Task to carry out | Print only the lines below, from the very first to the one containing "new,,,purple pimukofa (no.", exactly as they stand. Do not print pictures.

[Extracted material]

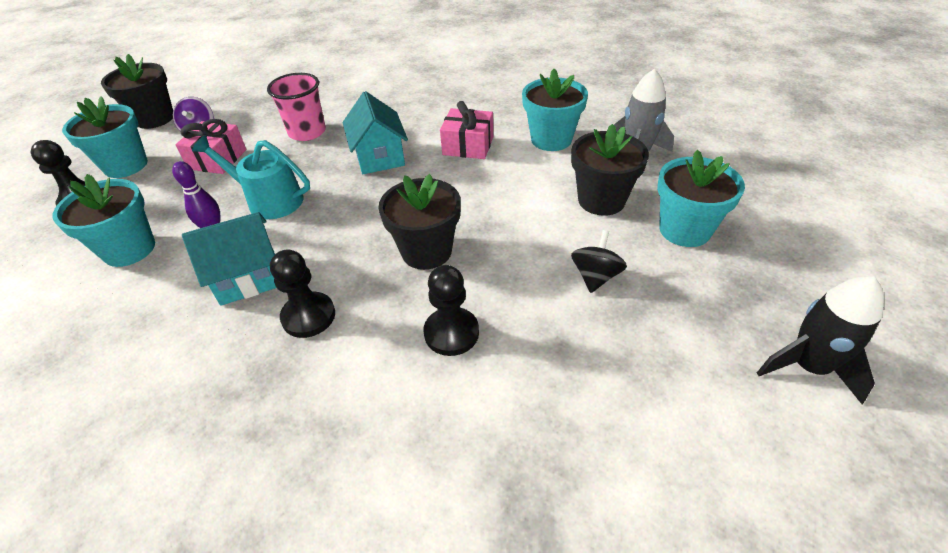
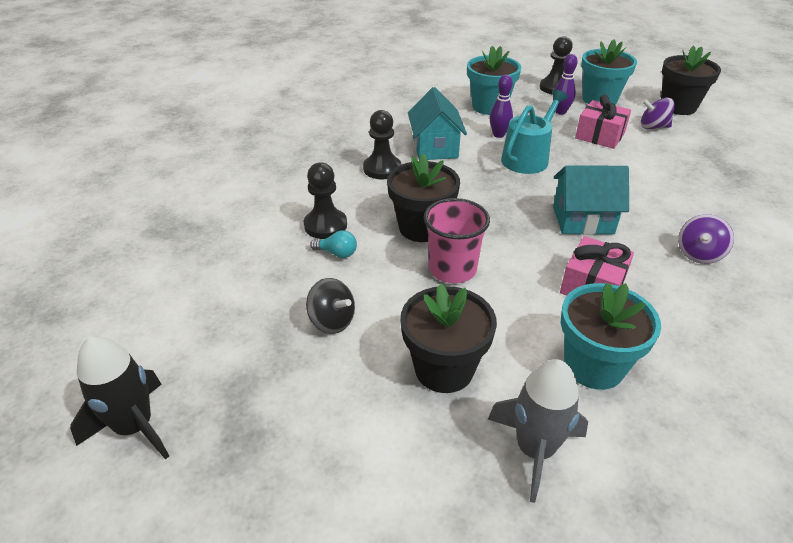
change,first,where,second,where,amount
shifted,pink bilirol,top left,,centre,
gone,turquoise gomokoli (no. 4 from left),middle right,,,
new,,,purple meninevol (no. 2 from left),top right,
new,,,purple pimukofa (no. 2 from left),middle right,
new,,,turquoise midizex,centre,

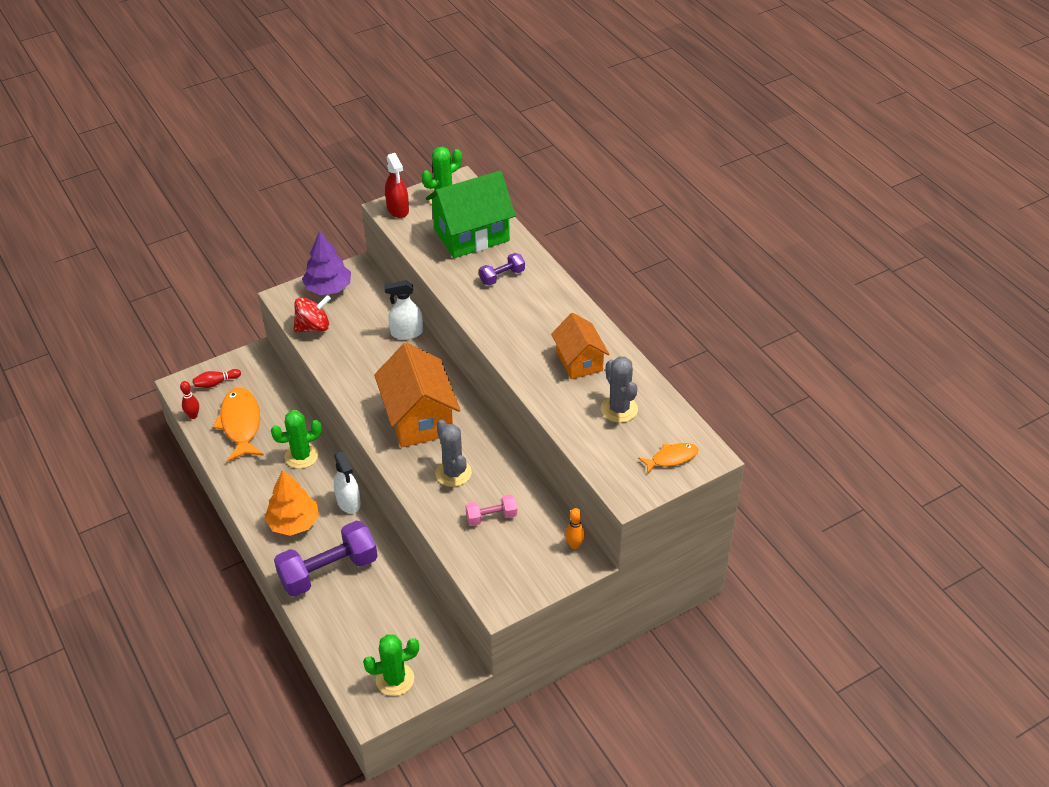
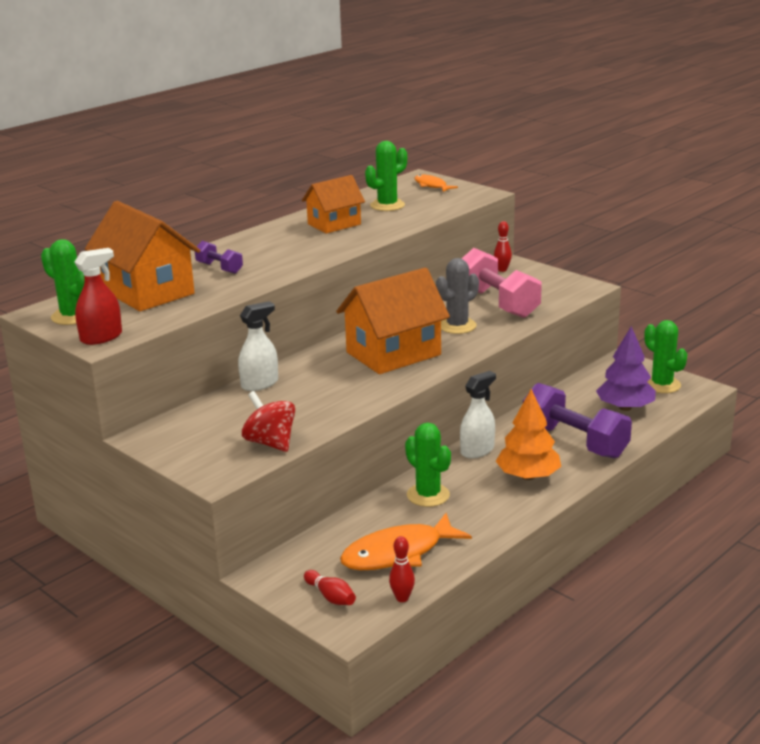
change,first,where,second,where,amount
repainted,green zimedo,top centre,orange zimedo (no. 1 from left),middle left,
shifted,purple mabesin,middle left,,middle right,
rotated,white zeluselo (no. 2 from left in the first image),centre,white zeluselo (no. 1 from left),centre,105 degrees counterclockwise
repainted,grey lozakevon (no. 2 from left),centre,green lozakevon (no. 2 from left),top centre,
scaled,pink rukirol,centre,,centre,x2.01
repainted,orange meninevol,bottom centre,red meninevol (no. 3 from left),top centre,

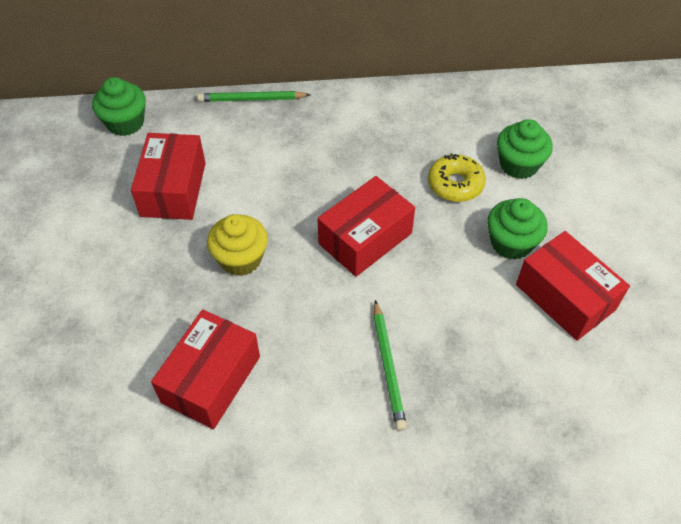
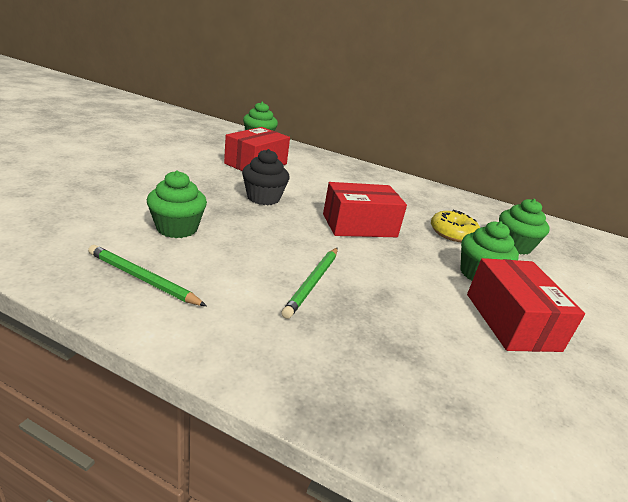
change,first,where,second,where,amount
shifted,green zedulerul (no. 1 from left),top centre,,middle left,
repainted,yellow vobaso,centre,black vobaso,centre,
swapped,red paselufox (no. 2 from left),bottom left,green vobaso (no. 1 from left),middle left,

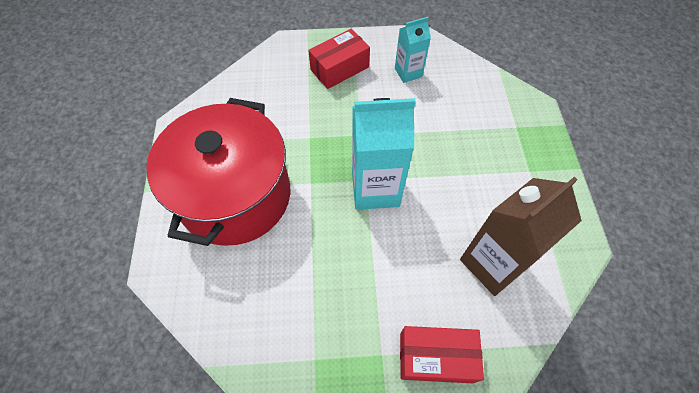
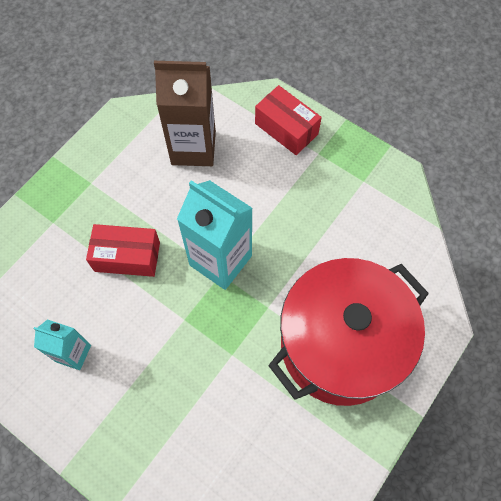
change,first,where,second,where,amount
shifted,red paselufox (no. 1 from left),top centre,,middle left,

[/Extracted material]

Response for this exercise |
change,first,where,second,where,amount
shifted,pink bilirol,top left,,centre,
gone,turquoise gomokoli (no. 4 from left),middle right,,,
new,,,purple meninevol (no. 2 from left),top right,
new,,,purple pimukofa (no. 2 from left),middle right,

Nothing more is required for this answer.